Exercise directions: Give back the lines of the entries below exactly as written, from the first line to the line holding "(821, 264) = (349, 291): black", both included, with the pictures omitted.

Source data:
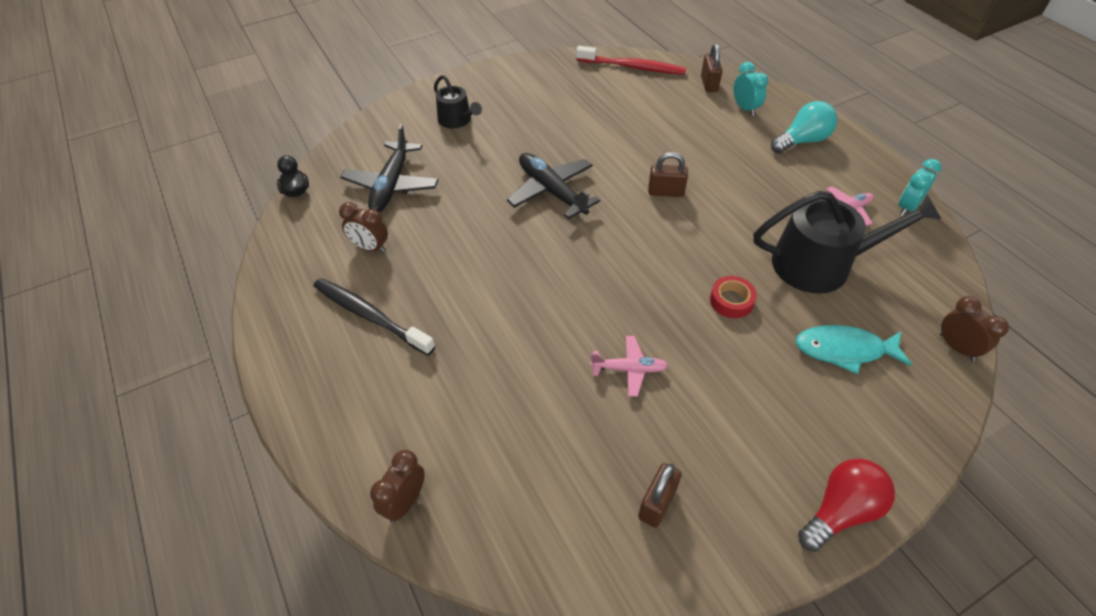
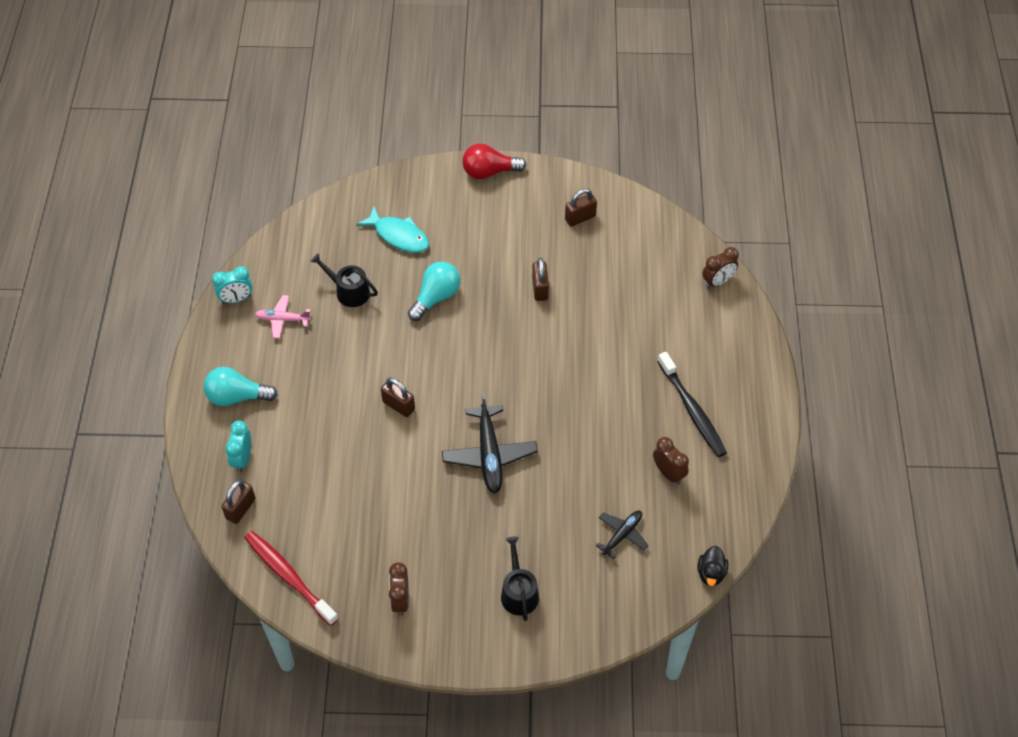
camera: 150 degrees left, 5 degrees up
(391, 185) = (622, 535): black plane -> black plane, size x0.58
(629, 369) = (540, 289): pink plane -> brown padlock
(731, 301) = (436, 297): red tape -> turquoise light bulb
(821, 264) = (349, 291): black watering can -> black watering can, size x0.55
(956, 347) = (331, 205): brown clock -> brown clock (400, 600)

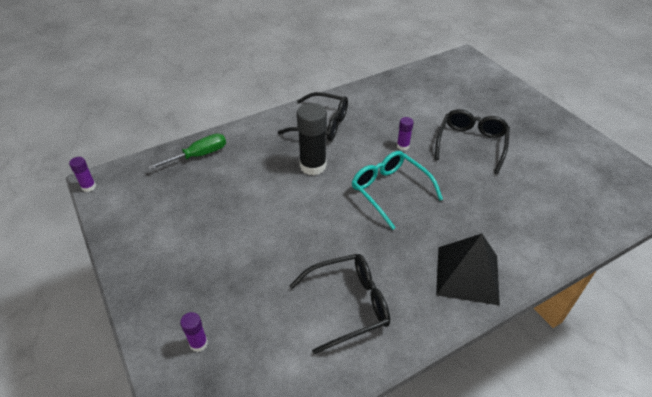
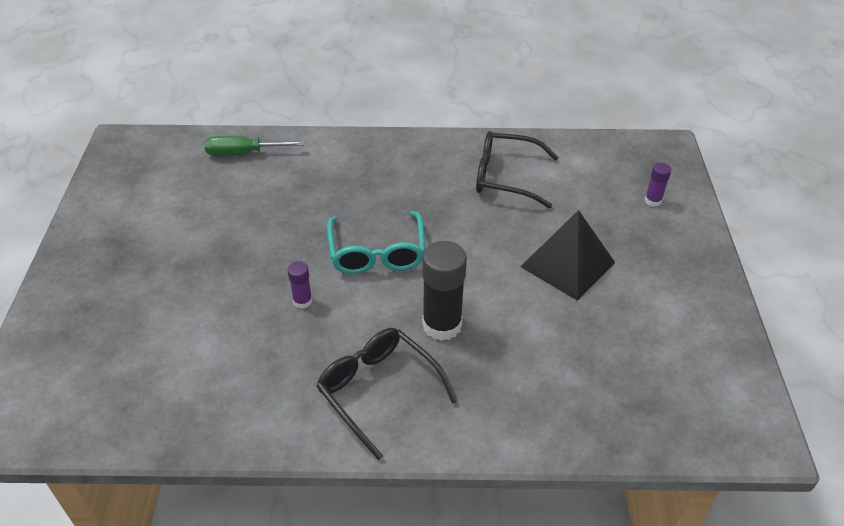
camera: 150 degrees left, 0 degrees up
(89, 187) = (776, 432): purple glue stick -> none
(198, 155) = (597, 417): green screwdriver -> green screwdriver (244, 153)
(467, 275) = (383, 157): black pyramid -> black pyramid (568, 264)
(471, 144) = (218, 266): black glasses -> none

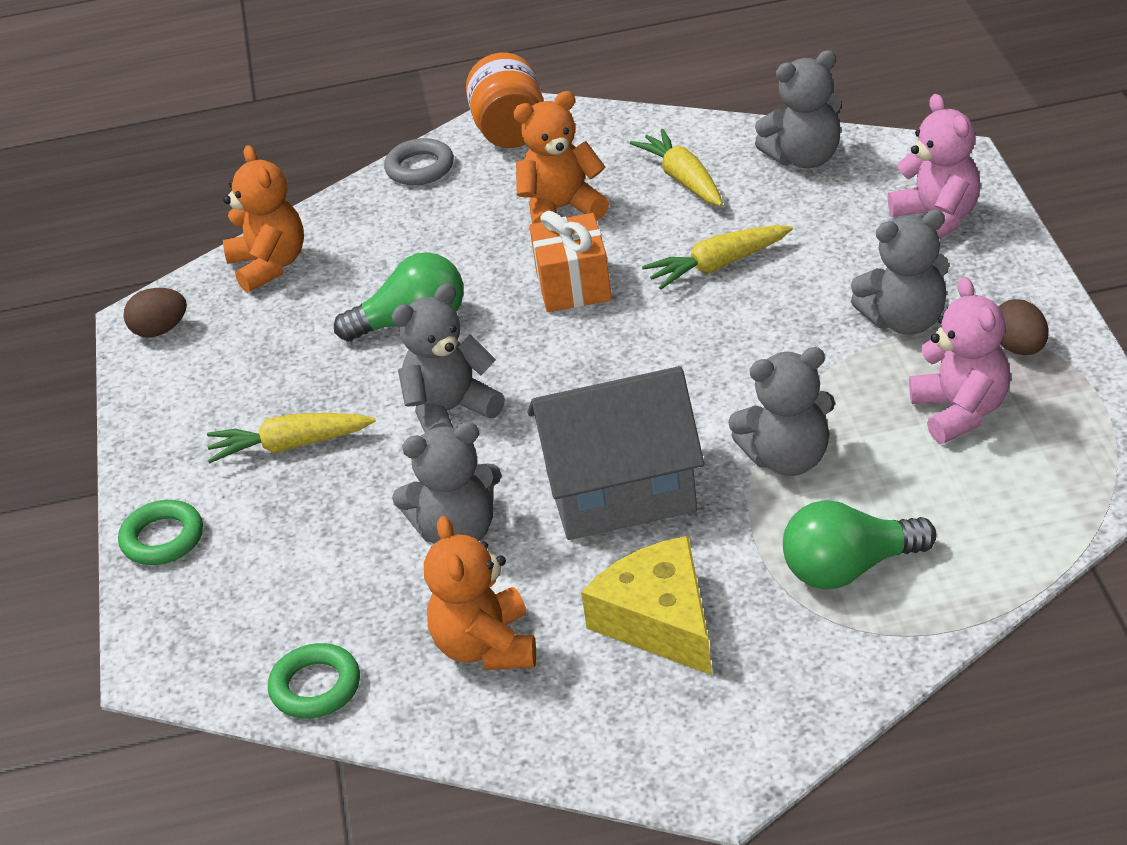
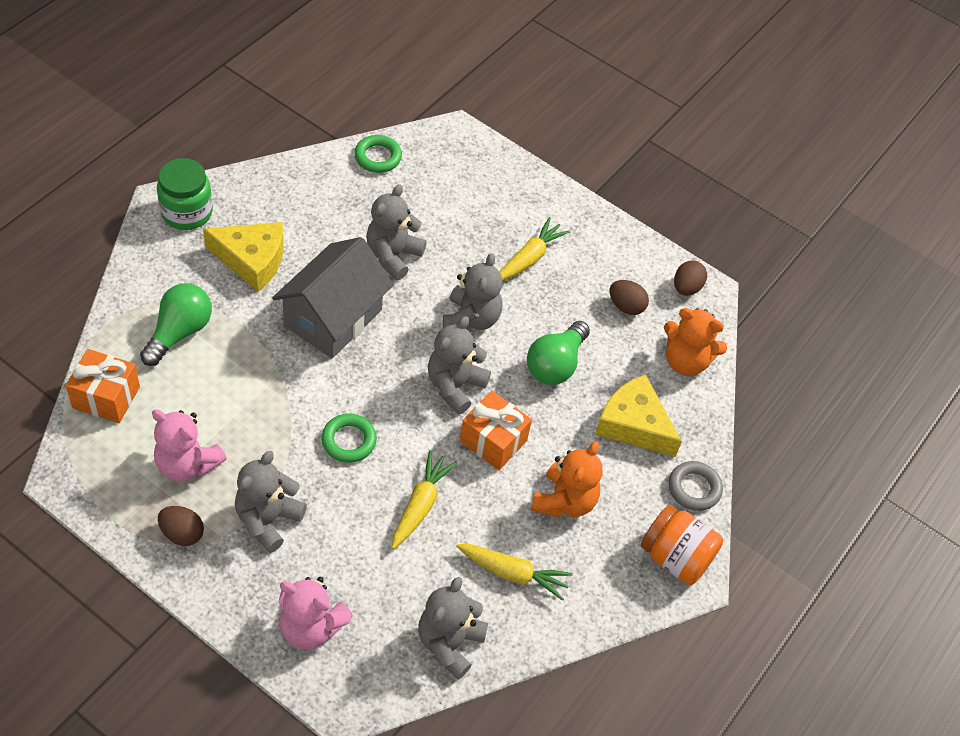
camera: 125 degrees right, 15 degrees up
(162, 539) = (529, 183): green ring -> green ring (349, 441)
(254, 343) = (626, 306): none -> brown egg
(406, 237) = (633, 425): none -> yellow cheese
(486, 647) = (321, 209): orange teddy bear -> none
(693, 746) = (187, 212): none -> green jar
(788, 459) = (261, 382): grey teddy bear -> grey teddy bear (455, 386)
(1016, 532) = (106, 397): none -> orange gift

Task response:
camera: 150 degrees left, 5 degrees up
(391, 185) = (622, 535): black plane -> black plane, size x0.58
(629, 369) = (540, 289): pink plane -> brown padlock
(731, 301) = (436, 297): red tape -> turquoise light bulb
(821, 264) = (349, 291): black watering can -> black watering can, size x0.55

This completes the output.